INFORMATION GIVEN:
-- Opening Marker --
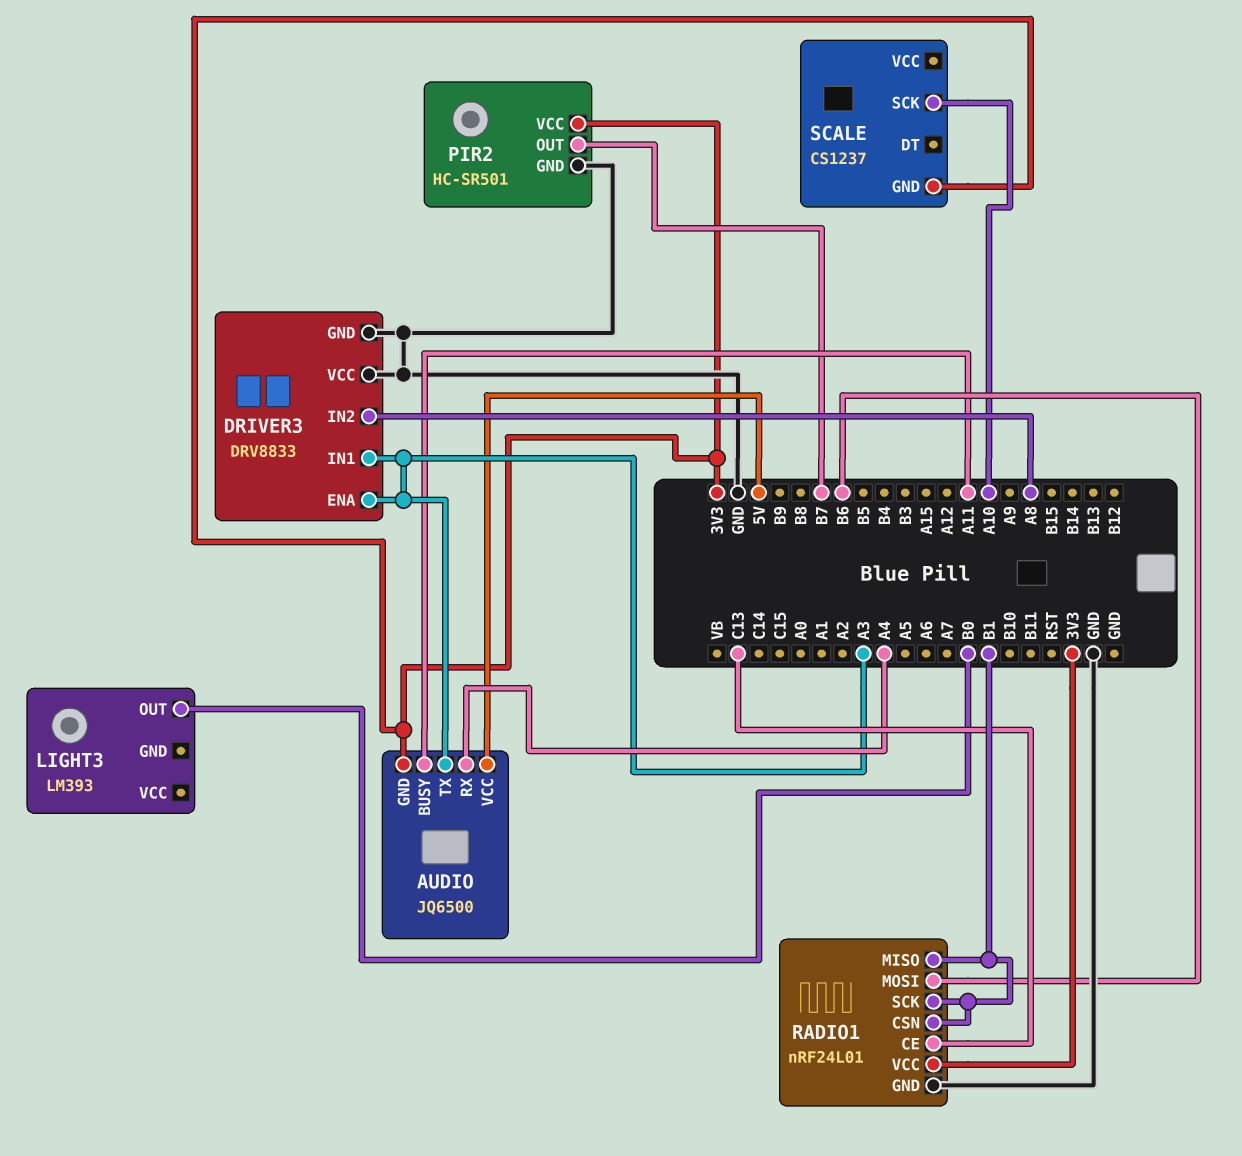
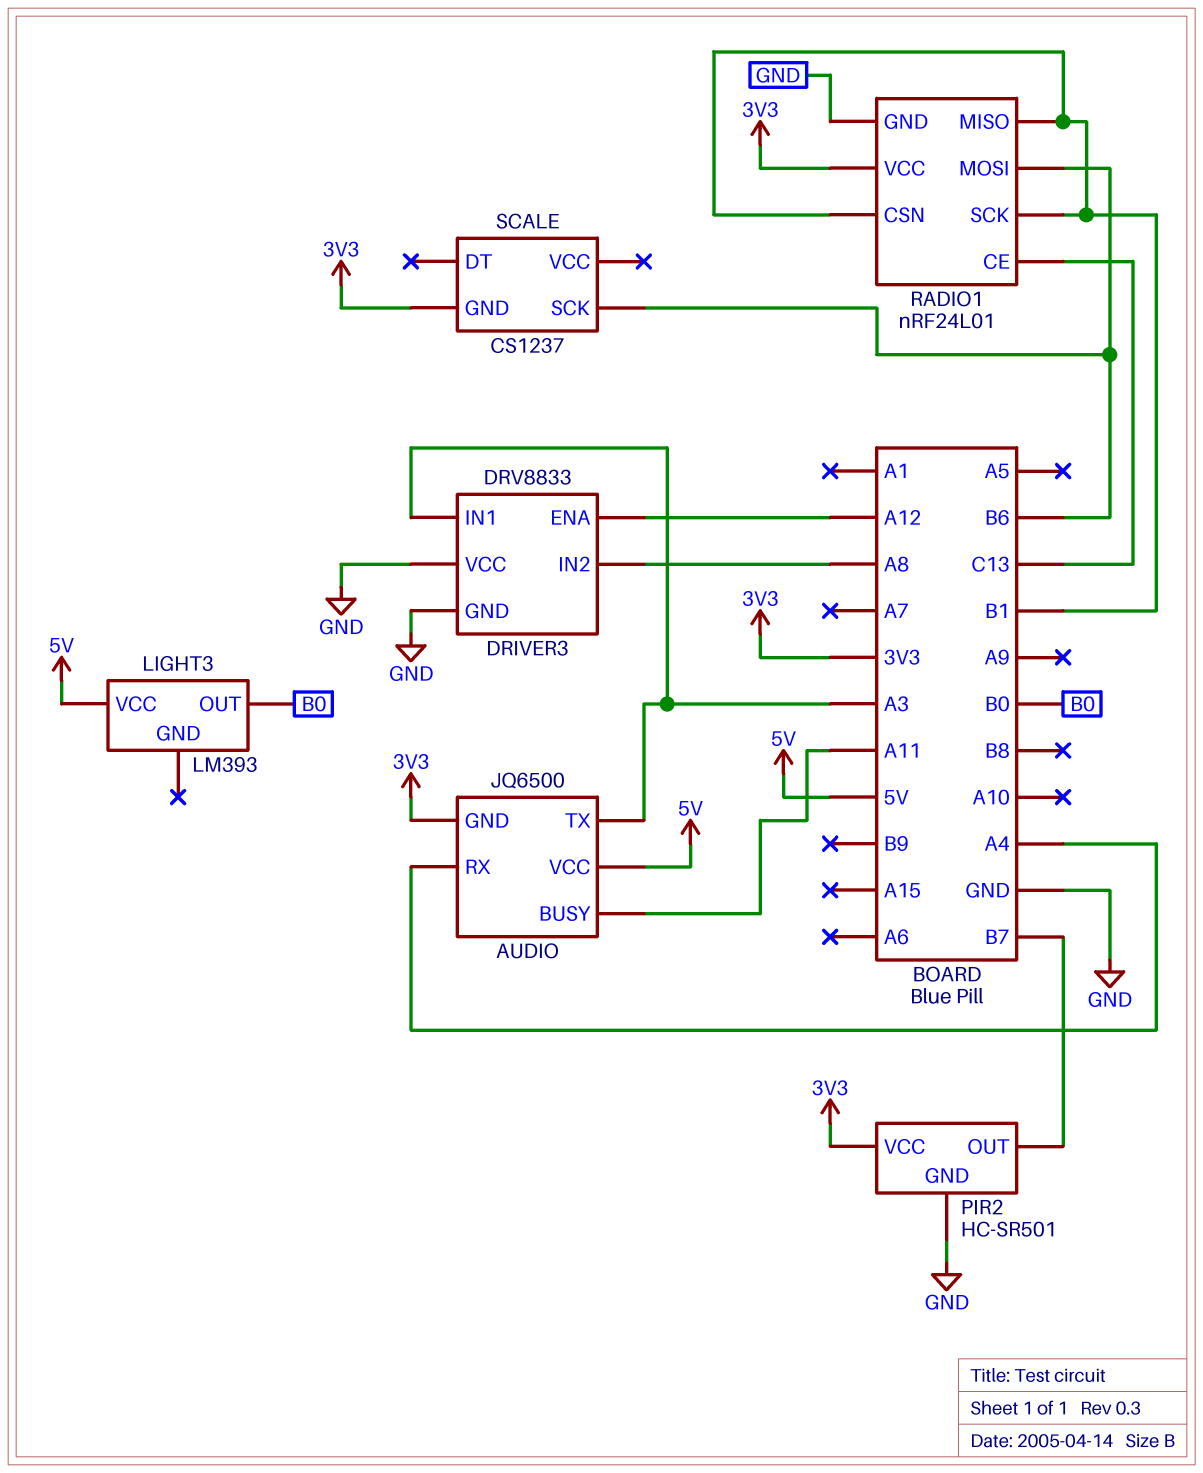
DRIVER3 pin ENA: A3 -> A12
LIGHT3 pin VCC: none -> 5V
SCALE pin SCK: A10 -> B6

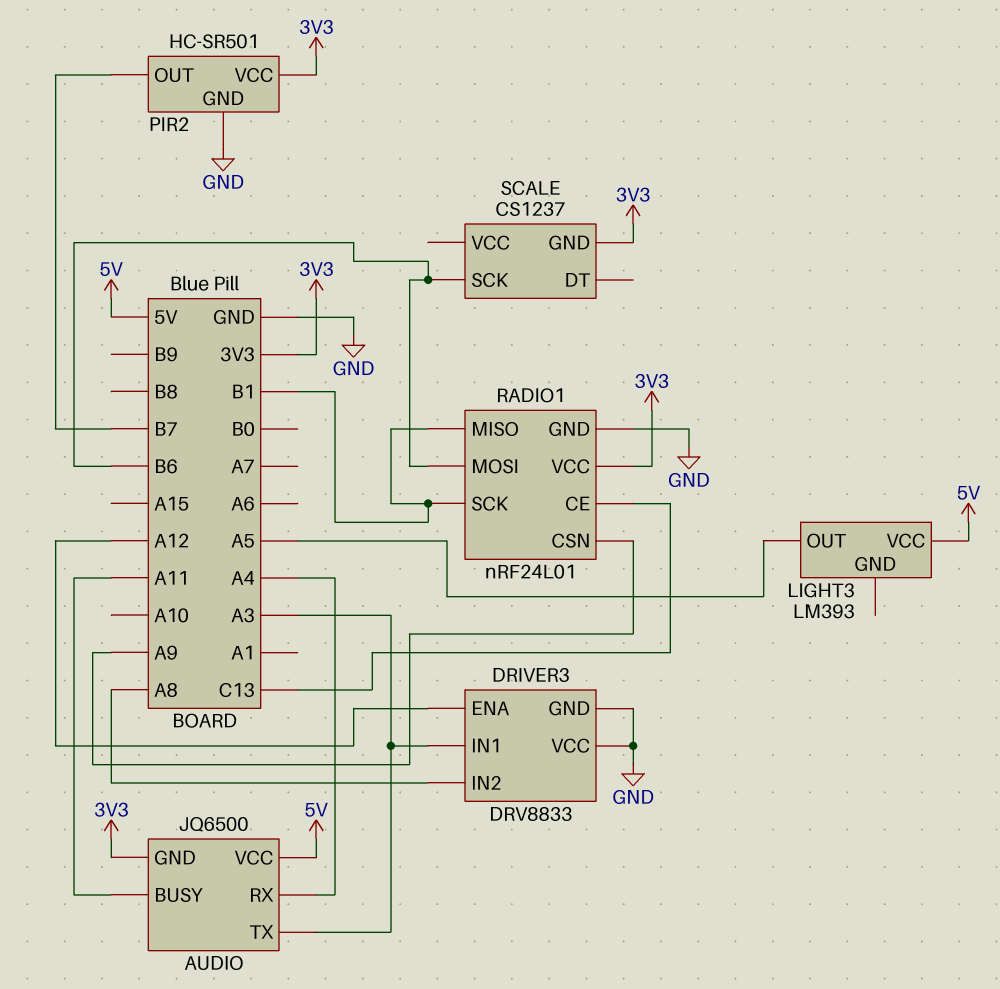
LIGHT3 pin OUT: B0 -> A5
RADIO1 pin CSN: B1 -> A9

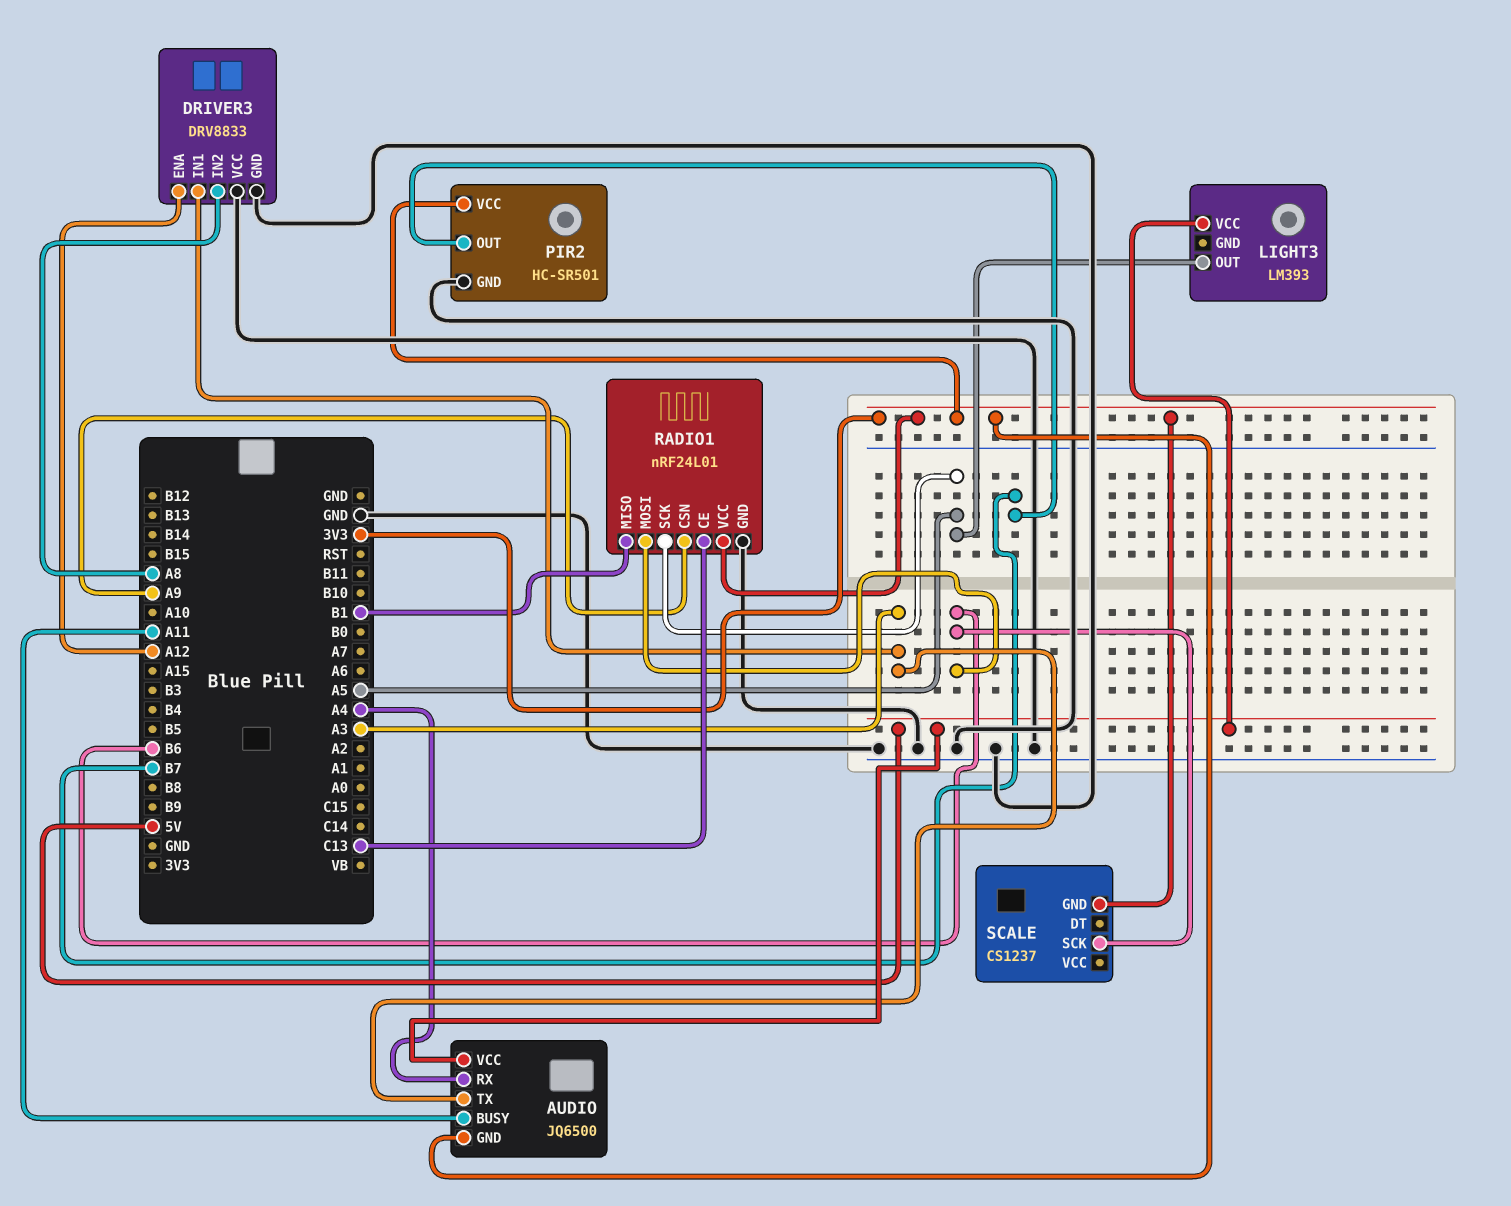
RADIO1 pin SCK: B1 -> A5

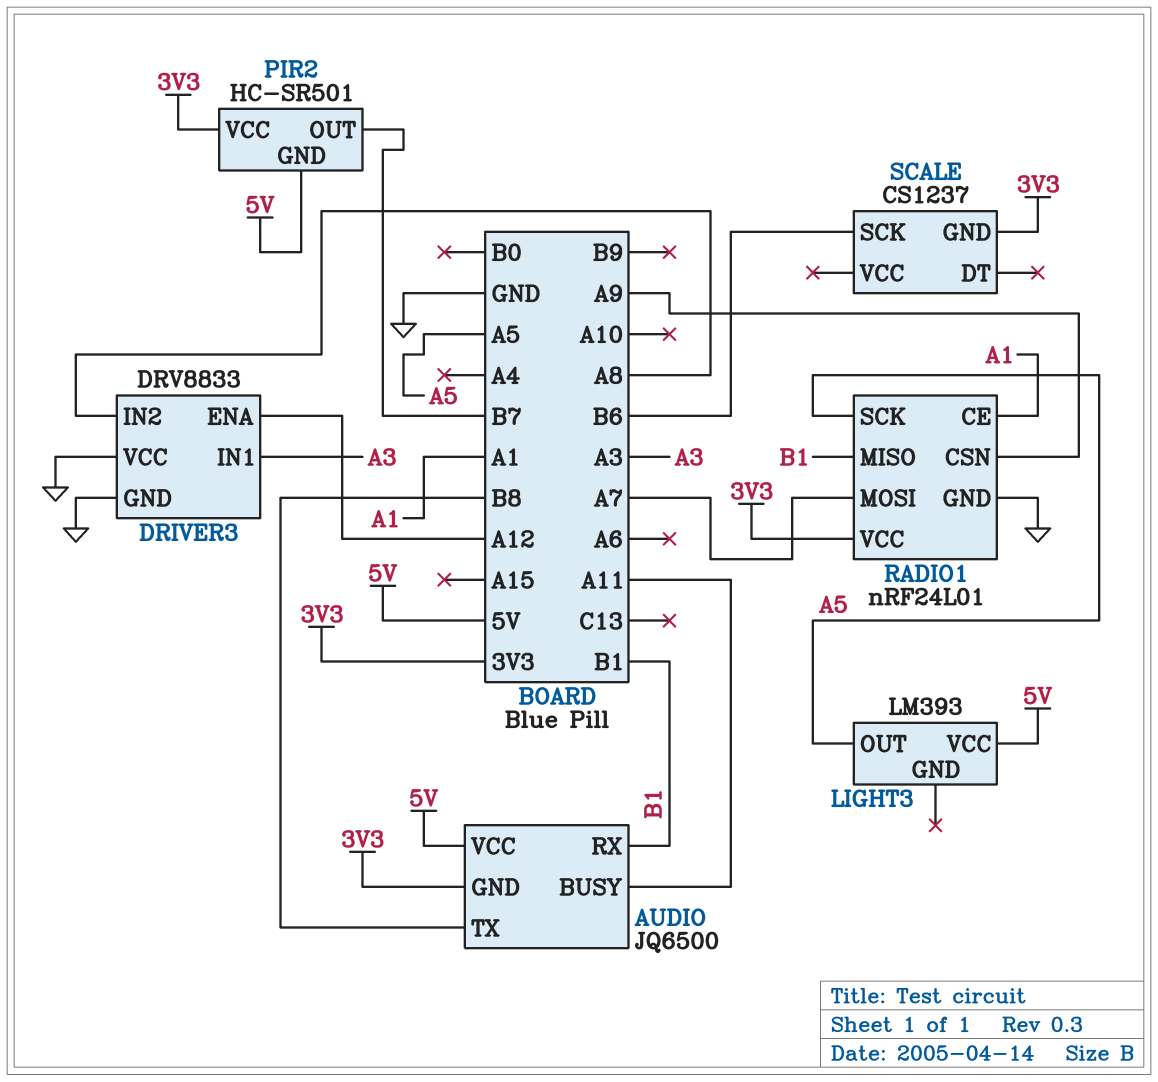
AUDIO pin RX: A4 -> B1
AUDIO pin TX: A3 -> B8
PIR2 pin GND: GND -> 5V
RADIO1 pin CE: C13 -> A1
RADIO1 pin MOSI: B6 -> A7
-- Closing Marker --
Repeat the whole listing above word for word. Leave out the pictures.

DRIVER3 pin ENA: A3 -> A12
LIGHT3 pin VCC: none -> 5V
SCALE pin SCK: A10 -> B6

LIGHT3 pin OUT: B0 -> A5
RADIO1 pin CSN: B1 -> A9

RADIO1 pin SCK: B1 -> A5

AUDIO pin RX: A4 -> B1
AUDIO pin TX: A3 -> B8
PIR2 pin GND: GND -> 5V
RADIO1 pin CE: C13 -> A1
RADIO1 pin MOSI: B6 -> A7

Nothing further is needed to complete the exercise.